→ What to produce: List all the lines in these records that hold "carton".

BEGIN Data under study

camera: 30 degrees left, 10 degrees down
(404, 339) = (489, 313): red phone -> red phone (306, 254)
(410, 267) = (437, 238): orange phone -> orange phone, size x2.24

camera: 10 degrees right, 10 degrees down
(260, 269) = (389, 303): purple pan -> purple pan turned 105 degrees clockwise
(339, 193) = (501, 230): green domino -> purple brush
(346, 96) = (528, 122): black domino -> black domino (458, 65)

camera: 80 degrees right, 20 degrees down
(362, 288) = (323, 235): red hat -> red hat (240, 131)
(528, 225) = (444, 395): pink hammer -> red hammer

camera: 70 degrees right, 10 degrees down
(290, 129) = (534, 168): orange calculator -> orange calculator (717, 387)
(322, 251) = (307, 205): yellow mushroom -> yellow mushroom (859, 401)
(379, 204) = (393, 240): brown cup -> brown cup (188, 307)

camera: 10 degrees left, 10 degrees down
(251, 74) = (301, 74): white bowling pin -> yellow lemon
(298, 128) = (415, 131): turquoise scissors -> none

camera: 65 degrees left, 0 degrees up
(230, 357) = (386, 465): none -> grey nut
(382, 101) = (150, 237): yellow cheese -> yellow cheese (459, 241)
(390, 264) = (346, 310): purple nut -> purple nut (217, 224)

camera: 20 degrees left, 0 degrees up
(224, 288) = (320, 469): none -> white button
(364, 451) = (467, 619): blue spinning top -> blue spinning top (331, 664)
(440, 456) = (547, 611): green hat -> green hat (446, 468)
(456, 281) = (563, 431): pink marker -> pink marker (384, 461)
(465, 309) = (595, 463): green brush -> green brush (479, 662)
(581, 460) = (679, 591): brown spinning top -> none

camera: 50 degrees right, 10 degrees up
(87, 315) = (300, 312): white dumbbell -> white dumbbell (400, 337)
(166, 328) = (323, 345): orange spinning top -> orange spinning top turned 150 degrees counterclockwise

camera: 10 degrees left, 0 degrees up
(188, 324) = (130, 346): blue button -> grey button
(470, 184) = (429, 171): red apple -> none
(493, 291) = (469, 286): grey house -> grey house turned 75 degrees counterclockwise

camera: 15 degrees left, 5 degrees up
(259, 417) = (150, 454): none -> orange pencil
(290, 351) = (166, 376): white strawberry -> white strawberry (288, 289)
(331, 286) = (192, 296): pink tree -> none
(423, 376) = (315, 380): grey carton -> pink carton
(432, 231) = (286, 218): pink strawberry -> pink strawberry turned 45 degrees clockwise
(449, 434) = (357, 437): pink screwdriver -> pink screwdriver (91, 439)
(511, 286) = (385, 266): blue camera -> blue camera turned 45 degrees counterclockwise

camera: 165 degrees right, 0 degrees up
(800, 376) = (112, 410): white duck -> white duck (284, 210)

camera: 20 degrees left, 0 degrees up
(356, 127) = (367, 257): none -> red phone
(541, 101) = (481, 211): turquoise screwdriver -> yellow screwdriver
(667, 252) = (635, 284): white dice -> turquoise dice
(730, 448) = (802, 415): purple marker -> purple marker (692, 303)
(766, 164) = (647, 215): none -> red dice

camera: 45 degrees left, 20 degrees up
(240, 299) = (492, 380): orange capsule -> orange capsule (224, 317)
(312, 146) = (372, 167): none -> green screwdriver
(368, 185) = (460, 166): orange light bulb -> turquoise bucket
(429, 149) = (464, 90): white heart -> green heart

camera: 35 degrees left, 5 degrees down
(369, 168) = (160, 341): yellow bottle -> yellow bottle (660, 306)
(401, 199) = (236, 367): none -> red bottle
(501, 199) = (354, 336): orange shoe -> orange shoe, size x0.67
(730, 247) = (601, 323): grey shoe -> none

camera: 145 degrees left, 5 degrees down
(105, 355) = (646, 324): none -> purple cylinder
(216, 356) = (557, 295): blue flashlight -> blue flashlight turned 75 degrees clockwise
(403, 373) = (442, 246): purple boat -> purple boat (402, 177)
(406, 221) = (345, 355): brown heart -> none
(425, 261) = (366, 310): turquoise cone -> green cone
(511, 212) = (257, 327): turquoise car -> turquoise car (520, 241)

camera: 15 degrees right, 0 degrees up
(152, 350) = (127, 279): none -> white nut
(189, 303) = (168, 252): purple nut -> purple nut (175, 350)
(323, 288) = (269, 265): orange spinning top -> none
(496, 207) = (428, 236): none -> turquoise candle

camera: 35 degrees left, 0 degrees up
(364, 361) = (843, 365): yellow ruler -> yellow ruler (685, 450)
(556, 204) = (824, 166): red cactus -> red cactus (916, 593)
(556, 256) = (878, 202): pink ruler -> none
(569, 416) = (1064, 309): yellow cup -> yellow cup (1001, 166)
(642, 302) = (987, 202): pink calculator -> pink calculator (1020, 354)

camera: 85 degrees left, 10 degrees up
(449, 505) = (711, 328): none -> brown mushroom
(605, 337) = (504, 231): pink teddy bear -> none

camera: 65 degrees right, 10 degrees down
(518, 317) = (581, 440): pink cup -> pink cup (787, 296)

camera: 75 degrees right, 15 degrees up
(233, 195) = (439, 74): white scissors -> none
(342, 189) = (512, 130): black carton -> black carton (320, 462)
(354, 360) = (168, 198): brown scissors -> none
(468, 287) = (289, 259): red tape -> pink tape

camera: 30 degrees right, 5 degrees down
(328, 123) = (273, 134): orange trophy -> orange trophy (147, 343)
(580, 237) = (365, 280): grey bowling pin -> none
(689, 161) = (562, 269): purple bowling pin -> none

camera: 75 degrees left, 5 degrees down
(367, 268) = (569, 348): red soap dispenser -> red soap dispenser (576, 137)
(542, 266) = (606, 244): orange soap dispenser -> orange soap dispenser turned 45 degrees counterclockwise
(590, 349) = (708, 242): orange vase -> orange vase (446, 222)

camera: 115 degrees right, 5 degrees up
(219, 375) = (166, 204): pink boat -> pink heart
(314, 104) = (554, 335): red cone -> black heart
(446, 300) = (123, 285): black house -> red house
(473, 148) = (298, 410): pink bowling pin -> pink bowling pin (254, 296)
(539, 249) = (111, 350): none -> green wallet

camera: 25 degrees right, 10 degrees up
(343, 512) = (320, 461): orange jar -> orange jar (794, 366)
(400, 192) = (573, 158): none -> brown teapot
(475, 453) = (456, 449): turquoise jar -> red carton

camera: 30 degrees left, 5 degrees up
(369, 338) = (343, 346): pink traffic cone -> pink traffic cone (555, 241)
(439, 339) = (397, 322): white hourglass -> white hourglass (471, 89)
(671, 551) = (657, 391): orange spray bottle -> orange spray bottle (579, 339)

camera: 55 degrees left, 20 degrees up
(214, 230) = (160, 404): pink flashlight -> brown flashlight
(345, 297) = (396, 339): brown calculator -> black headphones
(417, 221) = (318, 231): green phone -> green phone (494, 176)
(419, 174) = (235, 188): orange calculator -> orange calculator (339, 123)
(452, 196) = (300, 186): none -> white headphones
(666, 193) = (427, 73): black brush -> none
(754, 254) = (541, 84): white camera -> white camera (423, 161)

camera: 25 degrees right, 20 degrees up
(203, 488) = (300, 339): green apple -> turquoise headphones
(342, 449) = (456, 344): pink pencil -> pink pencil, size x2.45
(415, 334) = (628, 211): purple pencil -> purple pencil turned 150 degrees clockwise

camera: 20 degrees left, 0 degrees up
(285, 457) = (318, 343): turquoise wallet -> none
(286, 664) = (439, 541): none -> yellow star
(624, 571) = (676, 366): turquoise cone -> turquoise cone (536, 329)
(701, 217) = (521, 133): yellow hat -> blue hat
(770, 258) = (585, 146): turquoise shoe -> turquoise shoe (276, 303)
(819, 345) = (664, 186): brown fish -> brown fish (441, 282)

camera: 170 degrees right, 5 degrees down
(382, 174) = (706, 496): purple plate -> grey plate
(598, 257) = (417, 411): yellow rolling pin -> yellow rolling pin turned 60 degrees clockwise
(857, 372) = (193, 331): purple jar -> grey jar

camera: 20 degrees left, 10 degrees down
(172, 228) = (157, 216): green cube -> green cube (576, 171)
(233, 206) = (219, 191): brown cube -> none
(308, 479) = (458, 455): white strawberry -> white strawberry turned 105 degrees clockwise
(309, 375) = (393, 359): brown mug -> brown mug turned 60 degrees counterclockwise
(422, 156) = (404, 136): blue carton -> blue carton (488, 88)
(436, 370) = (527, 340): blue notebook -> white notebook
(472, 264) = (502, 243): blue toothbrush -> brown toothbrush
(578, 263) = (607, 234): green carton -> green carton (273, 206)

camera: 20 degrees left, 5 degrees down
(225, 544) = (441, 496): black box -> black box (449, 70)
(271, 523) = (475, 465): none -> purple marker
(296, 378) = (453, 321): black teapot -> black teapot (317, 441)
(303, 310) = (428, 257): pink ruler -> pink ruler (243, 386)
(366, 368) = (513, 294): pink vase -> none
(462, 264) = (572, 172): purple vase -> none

END Data under study

→ Task solution:
(423, 376) = (315, 380): grey carton -> pink carton
(342, 189) = (512, 130): black carton -> black carton (320, 462)
(475, 453) = (456, 449): turquoise jar -> red carton
(422, 156) = (404, 136): blue carton -> blue carton (488, 88)
(578, 263) = (607, 234): green carton -> green carton (273, 206)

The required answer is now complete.